**EXERCISE GOAL**
Scan the entries and state how many lines contain "tablespoon". Write no other text.
+++ PROVIDED INFORMATION +++
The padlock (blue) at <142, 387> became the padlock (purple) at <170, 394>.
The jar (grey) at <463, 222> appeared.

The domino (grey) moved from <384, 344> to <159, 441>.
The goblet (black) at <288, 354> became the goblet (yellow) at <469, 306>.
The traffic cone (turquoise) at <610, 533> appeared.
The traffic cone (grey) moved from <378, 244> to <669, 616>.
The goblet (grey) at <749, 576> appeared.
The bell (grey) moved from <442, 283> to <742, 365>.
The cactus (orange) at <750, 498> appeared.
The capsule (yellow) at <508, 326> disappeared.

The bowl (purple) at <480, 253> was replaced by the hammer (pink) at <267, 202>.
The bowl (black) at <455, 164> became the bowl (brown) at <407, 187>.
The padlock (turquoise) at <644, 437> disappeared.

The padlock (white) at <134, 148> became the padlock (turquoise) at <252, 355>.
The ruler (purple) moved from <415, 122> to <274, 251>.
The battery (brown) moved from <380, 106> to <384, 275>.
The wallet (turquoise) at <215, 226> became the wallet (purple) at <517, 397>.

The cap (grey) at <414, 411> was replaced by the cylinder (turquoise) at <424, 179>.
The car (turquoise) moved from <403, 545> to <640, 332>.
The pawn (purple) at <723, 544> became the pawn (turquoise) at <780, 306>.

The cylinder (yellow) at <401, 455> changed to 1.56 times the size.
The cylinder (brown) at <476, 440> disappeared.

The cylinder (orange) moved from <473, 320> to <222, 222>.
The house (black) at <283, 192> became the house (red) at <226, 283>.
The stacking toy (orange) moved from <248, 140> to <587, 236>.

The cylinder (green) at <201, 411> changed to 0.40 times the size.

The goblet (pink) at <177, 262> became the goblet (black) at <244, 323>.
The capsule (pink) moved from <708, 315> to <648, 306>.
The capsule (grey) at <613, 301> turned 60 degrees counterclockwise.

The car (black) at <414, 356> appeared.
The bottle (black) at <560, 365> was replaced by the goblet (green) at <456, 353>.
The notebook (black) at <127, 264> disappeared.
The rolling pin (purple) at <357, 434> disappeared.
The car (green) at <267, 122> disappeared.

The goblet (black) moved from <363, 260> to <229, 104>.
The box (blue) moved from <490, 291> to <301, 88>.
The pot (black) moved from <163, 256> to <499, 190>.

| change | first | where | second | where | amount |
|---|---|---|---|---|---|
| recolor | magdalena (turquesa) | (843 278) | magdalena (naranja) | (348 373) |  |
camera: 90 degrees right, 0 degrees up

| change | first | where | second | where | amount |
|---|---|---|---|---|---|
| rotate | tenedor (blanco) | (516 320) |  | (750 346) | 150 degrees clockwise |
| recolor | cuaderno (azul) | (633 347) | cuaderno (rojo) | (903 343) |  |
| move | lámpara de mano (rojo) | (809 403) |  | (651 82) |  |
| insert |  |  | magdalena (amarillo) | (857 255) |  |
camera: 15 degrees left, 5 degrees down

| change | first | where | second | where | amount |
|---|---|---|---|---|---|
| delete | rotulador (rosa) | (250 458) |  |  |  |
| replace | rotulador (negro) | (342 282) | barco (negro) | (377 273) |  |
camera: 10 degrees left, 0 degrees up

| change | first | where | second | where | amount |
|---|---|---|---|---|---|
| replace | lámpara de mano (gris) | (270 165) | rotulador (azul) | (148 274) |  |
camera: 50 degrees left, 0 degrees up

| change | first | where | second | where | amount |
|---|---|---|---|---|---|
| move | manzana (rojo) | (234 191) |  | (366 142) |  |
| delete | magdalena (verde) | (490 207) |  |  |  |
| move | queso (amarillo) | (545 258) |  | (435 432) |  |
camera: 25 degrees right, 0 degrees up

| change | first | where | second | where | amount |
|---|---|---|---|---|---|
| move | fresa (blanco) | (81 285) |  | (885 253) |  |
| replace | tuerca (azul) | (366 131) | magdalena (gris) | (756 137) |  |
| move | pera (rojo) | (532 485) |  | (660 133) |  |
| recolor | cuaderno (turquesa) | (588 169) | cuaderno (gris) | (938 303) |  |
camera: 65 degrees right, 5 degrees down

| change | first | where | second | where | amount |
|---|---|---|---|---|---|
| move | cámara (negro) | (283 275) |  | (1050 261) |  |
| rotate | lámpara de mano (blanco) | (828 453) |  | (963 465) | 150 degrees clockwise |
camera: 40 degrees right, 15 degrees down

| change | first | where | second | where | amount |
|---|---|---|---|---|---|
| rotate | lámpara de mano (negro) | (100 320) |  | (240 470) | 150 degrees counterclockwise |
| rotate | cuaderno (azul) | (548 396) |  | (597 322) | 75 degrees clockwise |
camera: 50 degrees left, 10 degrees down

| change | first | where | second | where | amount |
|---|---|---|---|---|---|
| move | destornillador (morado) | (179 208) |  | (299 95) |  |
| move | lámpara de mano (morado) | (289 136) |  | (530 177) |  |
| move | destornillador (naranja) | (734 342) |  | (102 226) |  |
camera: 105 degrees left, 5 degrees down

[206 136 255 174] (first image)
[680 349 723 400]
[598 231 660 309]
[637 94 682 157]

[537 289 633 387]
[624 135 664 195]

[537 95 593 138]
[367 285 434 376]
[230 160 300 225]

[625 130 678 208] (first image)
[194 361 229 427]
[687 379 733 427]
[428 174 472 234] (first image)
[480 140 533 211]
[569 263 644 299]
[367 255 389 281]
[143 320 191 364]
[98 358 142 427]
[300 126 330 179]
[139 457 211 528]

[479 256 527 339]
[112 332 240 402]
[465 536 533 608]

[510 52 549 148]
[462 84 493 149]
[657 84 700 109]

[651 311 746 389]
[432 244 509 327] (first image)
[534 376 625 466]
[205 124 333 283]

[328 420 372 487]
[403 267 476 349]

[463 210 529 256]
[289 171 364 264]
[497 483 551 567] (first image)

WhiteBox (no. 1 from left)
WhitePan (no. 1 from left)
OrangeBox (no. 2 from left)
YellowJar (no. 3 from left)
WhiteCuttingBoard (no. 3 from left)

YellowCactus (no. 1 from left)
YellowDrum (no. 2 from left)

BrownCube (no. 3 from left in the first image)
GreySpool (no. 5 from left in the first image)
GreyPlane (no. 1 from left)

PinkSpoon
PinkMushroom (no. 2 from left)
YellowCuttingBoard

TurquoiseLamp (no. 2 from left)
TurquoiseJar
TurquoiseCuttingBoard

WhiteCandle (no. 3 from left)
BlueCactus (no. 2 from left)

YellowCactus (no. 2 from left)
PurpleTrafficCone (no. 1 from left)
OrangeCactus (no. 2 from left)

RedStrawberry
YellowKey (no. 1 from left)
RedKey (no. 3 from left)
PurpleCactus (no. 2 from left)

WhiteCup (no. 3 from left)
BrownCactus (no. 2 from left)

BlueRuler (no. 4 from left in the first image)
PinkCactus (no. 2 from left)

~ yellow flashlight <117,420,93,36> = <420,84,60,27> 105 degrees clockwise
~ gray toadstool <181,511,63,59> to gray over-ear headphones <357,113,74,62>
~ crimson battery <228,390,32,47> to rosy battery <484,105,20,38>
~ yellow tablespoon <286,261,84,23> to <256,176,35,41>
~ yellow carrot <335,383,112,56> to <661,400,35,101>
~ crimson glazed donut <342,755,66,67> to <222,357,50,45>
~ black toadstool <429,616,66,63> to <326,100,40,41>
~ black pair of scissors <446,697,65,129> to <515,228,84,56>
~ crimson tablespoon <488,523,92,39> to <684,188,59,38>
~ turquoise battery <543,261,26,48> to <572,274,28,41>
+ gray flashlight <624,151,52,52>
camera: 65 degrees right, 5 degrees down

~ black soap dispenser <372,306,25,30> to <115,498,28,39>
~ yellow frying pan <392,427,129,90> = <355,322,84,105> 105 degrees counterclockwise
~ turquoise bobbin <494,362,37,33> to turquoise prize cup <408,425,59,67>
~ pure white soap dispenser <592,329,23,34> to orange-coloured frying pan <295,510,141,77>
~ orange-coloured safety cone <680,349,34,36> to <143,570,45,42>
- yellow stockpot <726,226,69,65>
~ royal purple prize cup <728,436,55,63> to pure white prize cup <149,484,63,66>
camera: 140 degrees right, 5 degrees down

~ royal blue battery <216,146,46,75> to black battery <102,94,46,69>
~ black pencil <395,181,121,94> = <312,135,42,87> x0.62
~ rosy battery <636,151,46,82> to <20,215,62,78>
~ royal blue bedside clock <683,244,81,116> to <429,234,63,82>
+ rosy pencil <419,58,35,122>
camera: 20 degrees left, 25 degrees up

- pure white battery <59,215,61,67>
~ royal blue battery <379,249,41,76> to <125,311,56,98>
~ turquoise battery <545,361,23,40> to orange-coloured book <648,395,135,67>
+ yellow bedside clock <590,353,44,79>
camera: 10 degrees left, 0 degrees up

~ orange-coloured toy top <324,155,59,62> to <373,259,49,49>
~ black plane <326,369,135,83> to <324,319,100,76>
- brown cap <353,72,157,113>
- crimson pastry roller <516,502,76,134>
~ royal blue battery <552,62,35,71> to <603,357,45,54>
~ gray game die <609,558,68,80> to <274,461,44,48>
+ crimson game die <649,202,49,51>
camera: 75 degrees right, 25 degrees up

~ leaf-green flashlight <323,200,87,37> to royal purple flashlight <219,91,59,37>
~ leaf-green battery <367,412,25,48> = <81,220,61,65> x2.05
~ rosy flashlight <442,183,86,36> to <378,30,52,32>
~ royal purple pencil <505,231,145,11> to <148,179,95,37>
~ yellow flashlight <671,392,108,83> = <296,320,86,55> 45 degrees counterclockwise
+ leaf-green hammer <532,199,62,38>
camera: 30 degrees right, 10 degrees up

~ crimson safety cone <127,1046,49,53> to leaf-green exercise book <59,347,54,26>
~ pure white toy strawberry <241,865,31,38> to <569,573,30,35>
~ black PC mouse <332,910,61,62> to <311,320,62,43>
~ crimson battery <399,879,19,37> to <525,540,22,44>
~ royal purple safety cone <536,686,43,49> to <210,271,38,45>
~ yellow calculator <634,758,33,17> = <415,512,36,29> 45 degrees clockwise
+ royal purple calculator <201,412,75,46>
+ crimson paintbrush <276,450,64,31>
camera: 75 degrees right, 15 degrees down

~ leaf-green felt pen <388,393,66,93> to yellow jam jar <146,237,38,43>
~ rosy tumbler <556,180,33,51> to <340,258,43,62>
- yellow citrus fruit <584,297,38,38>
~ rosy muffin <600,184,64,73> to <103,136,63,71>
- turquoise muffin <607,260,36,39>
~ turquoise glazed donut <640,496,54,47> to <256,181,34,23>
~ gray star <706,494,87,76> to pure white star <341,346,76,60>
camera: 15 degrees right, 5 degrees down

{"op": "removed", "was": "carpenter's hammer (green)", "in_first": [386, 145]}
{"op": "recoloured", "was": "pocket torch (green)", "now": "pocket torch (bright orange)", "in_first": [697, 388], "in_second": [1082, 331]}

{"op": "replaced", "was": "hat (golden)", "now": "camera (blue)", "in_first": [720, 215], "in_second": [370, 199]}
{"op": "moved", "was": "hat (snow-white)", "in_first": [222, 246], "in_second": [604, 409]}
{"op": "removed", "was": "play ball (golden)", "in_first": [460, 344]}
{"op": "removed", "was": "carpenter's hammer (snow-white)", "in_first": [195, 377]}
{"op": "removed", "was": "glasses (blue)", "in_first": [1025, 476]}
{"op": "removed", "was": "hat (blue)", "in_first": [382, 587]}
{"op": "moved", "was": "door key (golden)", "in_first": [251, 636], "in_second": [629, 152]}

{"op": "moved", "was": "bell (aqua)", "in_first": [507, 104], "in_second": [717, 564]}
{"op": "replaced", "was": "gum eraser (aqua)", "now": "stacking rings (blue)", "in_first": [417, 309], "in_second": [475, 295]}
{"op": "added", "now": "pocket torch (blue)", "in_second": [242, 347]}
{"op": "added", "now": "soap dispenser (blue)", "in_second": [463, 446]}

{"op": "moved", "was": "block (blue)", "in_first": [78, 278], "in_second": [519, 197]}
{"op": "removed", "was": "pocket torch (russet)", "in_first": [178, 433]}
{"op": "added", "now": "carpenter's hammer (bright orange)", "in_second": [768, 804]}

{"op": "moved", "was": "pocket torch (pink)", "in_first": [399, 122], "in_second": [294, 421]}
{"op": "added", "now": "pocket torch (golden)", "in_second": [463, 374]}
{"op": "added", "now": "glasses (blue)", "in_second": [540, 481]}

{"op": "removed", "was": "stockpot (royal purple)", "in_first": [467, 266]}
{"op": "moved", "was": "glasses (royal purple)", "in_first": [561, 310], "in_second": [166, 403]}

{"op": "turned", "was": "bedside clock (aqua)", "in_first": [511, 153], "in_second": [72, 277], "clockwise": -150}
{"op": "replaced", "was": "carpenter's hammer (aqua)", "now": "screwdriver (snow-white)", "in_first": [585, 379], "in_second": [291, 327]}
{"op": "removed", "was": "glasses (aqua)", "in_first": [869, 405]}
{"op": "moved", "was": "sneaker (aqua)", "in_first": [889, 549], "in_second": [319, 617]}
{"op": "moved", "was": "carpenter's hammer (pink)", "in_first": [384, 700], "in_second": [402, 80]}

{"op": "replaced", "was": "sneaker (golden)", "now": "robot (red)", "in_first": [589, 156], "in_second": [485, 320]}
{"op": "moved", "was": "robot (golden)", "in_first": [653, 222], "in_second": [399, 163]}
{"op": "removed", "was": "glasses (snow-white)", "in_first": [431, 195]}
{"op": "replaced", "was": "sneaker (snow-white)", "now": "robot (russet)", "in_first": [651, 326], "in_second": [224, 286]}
+++
**ANSWER SPACE**
2